Spatial reasoning data:
________________

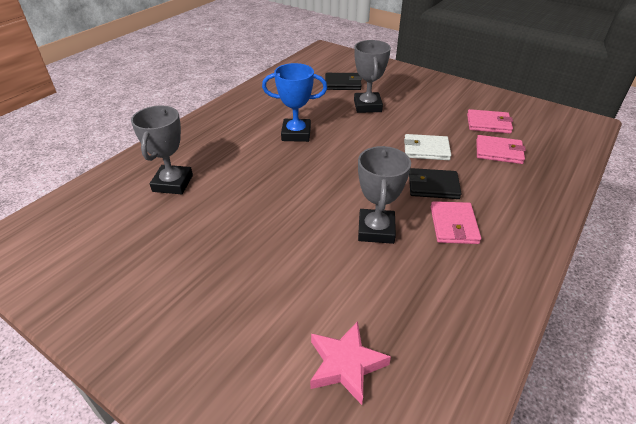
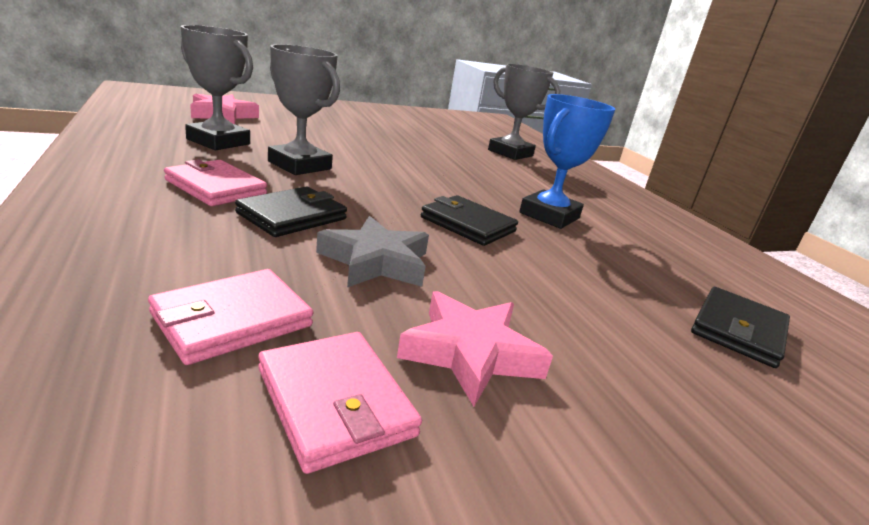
camera: 120 degrees right, 15 degrees down
grey trophy [354,40,391,113] -> grey trophy moved to [181,25,253,150]
white wallet [404,134,451,160] -> grey star [316,216,429,287]
pink wallet [467,109,513,134] -> pink wallet turned 75 degrees counterclockwise [258,332,422,474]
none -> pink star [397,291,553,407]
none -> black wallet [421,195,518,246]

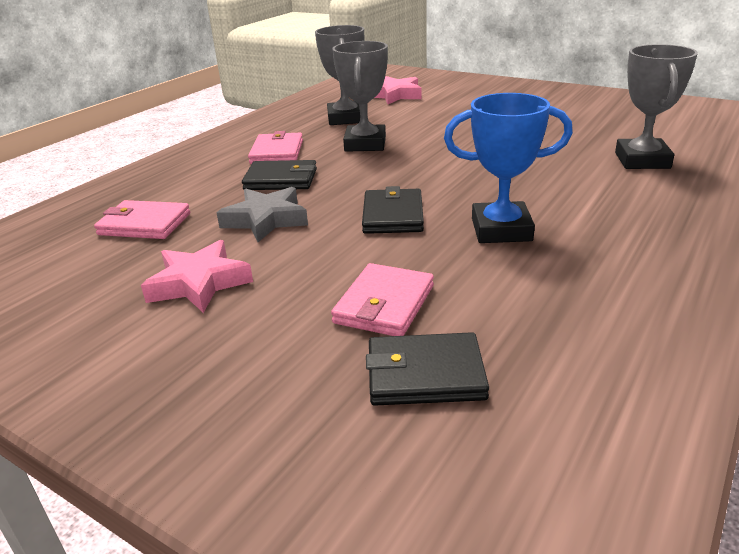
camera: 60 degrees right, 5 degrees up
pink wallet [258,332,422,474] -> pink wallet moved to [331,263,434,336]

________________

Find the line that contains "white wallet [404,134,451,160]" and repeat it, along with every line after it to the end of the data, exactly; drop the pictures.

white wallet [404,134,451,160] -> grey star [316,216,429,287]
pink wallet [467,109,513,134] -> pink wallet turned 75 degrees counterclockwise [258,332,422,474]
none -> pink star [397,291,553,407]
none -> black wallet [421,195,518,246]

camera: 60 degrees right, 5 degrees up
pink wallet [258,332,422,474] -> pink wallet moved to [331,263,434,336]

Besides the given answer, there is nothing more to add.